Exercise objective ::
Every line below between the line holding "black trapezoid: (568, 603)" and the line holding "green square: (85, 104)", inclusive, should be repeated exactly, and all other lines omitted.

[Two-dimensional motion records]

┄┄┄┄┄┄

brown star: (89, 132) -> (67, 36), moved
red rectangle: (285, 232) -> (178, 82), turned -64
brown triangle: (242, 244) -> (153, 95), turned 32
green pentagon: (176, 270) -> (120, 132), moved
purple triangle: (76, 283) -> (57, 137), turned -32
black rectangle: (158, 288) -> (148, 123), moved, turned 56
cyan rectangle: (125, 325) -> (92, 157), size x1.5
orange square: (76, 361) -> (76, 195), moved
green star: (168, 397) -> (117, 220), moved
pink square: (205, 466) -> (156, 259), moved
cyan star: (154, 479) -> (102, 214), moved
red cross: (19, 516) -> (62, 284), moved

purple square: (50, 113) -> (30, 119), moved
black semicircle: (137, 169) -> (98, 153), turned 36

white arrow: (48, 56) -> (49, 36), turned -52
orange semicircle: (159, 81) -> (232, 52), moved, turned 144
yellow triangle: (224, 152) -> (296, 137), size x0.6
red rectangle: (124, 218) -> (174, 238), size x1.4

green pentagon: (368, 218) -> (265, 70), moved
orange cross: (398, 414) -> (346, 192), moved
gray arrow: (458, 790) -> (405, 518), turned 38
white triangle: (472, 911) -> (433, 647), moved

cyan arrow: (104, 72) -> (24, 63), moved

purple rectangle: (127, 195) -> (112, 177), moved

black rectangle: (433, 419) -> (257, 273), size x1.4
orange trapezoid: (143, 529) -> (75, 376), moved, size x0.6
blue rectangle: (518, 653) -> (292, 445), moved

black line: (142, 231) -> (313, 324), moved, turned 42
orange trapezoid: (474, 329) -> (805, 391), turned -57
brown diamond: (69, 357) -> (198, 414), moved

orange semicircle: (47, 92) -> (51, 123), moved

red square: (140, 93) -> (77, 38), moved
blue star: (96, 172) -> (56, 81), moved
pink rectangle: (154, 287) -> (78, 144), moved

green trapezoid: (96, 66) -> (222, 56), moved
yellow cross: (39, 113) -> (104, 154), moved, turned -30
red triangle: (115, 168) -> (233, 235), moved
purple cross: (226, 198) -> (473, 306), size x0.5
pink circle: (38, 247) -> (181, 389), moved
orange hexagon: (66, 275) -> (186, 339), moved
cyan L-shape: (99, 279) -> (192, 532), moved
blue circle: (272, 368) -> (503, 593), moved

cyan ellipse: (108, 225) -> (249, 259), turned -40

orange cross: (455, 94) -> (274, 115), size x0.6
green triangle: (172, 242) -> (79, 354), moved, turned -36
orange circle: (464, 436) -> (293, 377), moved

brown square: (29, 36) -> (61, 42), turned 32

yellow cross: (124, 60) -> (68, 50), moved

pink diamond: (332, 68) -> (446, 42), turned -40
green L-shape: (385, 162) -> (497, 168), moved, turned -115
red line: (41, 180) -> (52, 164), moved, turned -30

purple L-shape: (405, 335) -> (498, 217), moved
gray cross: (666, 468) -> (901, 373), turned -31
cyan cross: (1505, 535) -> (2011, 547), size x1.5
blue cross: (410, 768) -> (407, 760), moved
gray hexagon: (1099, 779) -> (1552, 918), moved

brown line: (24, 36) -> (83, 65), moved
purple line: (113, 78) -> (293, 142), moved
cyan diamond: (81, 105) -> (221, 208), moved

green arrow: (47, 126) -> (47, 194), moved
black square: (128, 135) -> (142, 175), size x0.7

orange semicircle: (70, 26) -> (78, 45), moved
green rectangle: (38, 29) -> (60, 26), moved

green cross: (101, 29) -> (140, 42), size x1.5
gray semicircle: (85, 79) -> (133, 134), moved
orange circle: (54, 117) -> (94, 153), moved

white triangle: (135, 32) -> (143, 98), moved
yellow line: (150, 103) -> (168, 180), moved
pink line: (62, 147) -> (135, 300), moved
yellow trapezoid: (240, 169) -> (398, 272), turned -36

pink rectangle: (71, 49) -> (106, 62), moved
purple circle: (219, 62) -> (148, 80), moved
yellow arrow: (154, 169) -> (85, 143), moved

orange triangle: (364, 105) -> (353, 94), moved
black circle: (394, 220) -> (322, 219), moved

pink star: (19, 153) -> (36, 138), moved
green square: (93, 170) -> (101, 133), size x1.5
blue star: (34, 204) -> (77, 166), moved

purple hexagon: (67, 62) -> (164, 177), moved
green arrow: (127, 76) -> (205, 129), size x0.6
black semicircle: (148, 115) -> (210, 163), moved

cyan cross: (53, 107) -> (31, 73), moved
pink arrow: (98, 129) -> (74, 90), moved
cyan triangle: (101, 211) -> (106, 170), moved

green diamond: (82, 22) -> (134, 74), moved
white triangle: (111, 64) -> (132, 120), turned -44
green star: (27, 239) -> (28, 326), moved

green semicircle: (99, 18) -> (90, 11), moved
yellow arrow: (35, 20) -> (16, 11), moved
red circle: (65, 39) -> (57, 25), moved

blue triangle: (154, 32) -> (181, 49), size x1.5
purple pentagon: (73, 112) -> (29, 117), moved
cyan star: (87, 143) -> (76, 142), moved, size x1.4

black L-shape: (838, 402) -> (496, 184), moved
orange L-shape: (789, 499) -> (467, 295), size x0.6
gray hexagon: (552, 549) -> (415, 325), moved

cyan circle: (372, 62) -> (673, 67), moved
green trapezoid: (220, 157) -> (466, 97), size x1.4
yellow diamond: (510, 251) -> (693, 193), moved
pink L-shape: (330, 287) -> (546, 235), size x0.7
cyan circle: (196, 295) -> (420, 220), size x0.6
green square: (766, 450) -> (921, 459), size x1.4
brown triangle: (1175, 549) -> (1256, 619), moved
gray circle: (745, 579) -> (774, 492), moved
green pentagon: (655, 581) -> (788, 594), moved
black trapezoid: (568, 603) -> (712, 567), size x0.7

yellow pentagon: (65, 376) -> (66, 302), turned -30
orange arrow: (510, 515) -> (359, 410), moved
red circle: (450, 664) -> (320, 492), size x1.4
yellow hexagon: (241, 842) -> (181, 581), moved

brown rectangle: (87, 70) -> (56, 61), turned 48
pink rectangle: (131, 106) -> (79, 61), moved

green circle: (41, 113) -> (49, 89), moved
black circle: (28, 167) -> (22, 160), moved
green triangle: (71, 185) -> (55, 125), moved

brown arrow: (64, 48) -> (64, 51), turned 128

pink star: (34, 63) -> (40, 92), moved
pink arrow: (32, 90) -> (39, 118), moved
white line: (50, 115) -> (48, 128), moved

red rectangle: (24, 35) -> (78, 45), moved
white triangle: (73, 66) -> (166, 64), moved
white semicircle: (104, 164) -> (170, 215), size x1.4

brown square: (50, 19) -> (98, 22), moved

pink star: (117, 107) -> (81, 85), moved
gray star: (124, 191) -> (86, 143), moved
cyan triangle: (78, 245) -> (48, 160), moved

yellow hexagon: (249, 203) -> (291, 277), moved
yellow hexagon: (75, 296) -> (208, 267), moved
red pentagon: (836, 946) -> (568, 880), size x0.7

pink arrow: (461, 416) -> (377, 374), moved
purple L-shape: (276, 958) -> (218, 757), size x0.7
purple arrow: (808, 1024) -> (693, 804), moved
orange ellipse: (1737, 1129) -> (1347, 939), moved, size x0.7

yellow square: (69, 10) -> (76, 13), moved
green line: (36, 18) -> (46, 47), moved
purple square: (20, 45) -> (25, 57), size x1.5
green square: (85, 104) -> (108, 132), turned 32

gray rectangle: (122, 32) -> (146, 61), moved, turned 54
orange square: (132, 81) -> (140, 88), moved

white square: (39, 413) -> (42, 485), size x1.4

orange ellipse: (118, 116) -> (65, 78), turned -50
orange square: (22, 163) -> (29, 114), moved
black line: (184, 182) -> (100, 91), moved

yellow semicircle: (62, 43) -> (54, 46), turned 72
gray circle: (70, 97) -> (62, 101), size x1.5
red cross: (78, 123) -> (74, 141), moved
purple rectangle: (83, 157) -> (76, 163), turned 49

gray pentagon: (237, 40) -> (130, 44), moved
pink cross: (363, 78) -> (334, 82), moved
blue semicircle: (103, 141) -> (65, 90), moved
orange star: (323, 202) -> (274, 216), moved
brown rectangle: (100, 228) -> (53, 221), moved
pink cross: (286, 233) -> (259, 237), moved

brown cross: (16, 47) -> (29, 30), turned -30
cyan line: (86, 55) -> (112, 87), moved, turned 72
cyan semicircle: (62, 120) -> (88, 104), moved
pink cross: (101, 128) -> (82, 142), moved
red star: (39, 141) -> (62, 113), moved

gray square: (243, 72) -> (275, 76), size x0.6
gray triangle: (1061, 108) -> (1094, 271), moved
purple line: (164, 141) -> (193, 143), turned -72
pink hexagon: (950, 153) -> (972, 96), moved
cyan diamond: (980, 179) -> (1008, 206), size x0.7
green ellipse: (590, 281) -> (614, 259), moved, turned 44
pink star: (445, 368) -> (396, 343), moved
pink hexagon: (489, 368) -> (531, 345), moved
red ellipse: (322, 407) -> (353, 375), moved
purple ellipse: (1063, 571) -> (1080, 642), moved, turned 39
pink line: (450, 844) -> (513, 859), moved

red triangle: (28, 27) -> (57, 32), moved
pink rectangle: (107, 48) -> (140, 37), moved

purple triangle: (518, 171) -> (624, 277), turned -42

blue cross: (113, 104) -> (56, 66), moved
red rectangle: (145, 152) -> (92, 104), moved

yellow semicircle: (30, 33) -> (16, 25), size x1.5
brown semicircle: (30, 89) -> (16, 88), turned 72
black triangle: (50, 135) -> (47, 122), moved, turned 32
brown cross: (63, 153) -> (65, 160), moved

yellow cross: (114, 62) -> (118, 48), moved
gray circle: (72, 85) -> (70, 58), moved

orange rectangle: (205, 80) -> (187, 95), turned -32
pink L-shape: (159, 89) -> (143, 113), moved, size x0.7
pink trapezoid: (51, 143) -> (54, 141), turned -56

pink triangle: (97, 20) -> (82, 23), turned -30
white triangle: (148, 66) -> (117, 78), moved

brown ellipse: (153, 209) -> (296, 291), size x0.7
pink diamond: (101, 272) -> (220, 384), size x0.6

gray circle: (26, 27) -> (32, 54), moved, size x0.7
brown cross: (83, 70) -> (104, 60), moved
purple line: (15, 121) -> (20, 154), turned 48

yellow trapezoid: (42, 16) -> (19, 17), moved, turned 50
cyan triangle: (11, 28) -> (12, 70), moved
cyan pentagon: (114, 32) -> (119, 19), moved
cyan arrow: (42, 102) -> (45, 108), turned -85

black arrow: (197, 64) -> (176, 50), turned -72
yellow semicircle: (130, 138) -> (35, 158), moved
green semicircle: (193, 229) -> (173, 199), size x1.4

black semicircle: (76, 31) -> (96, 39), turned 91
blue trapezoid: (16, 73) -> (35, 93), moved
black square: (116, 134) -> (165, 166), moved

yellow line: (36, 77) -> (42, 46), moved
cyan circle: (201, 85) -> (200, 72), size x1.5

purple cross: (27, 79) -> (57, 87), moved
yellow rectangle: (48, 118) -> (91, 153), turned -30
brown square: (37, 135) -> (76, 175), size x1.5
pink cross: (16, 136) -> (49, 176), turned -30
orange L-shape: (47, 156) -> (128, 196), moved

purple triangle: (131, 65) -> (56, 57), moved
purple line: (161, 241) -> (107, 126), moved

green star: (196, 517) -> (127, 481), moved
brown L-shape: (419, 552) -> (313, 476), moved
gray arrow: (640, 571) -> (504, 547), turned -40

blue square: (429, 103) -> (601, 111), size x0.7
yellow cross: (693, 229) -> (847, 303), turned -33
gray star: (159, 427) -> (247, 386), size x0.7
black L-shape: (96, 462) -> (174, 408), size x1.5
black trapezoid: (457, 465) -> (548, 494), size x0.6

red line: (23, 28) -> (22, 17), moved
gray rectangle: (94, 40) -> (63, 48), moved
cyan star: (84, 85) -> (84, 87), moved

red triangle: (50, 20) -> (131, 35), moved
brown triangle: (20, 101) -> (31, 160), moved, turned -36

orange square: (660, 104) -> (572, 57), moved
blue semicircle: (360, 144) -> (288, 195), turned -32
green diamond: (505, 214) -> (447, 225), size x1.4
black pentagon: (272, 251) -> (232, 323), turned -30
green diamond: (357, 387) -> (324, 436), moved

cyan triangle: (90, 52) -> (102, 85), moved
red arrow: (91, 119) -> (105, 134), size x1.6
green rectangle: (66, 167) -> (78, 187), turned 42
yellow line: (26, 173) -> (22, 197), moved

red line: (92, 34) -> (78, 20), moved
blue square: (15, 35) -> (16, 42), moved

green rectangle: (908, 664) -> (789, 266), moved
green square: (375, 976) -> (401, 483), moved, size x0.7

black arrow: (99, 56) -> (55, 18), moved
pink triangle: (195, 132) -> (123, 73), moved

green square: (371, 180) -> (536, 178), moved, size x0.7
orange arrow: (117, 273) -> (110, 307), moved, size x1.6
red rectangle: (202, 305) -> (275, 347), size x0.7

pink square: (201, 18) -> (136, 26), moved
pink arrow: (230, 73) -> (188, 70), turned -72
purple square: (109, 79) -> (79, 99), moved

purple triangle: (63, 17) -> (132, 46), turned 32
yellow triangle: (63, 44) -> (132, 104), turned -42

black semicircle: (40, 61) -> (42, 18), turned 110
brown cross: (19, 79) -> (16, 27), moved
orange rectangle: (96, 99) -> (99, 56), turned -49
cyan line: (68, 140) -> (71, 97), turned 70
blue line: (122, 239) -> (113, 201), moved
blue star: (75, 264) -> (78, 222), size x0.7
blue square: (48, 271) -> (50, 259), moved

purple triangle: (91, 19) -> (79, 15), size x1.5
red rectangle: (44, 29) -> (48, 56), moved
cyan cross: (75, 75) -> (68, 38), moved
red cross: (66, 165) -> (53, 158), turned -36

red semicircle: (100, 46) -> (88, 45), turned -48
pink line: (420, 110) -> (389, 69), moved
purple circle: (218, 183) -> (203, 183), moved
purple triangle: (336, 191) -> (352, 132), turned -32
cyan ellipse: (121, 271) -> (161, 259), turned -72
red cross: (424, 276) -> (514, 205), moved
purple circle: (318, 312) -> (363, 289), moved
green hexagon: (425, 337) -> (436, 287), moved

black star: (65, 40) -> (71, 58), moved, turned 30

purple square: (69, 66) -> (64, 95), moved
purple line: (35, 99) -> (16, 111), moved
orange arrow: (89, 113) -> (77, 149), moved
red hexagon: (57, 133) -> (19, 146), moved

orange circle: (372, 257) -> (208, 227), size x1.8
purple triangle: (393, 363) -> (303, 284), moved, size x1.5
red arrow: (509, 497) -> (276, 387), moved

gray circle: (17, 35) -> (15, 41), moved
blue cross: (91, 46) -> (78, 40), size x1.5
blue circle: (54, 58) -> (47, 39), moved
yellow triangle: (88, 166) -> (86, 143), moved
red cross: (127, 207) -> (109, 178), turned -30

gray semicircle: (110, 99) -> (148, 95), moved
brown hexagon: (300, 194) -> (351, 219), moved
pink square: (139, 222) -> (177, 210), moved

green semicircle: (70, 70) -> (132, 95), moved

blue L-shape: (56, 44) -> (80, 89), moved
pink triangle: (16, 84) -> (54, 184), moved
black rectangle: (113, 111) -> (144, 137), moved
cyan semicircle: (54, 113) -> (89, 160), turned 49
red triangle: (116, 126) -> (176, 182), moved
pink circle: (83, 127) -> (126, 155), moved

┄┄┄┄┄┄

The answer ::
black trapezoid: (568, 603) -> (712, 567), size x0.7

yellow pentagon: (65, 376) -> (66, 302), turned -30
orange arrow: (510, 515) -> (359, 410), moved
red circle: (450, 664) -> (320, 492), size x1.4
yellow hexagon: (241, 842) -> (181, 581), moved

brown rectangle: (87, 70) -> (56, 61), turned 48
pink rectangle: (131, 106) -> (79, 61), moved

green circle: (41, 113) -> (49, 89), moved
black circle: (28, 167) -> (22, 160), moved
green triangle: (71, 185) -> (55, 125), moved

brown arrow: (64, 48) -> (64, 51), turned 128

pink star: (34, 63) -> (40, 92), moved
pink arrow: (32, 90) -> (39, 118), moved
white line: (50, 115) -> (48, 128), moved

red rectangle: (24, 35) -> (78, 45), moved
white triangle: (73, 66) -> (166, 64), moved
white semicircle: (104, 164) -> (170, 215), size x1.4

brown square: (50, 19) -> (98, 22), moved

pink star: (117, 107) -> (81, 85), moved
gray star: (124, 191) -> (86, 143), moved
cyan triangle: (78, 245) -> (48, 160), moved

yellow hexagon: (249, 203) -> (291, 277), moved
yellow hexagon: (75, 296) -> (208, 267), moved
red pentagon: (836, 946) -> (568, 880), size x0.7

pink arrow: (461, 416) -> (377, 374), moved
purple L-shape: (276, 958) -> (218, 757), size x0.7
purple arrow: (808, 1024) -> (693, 804), moved
orange ellipse: (1737, 1129) -> (1347, 939), moved, size x0.7

yellow square: (69, 10) -> (76, 13), moved
green line: (36, 18) -> (46, 47), moved
purple square: (20, 45) -> (25, 57), size x1.5
green square: (85, 104) -> (108, 132), turned 32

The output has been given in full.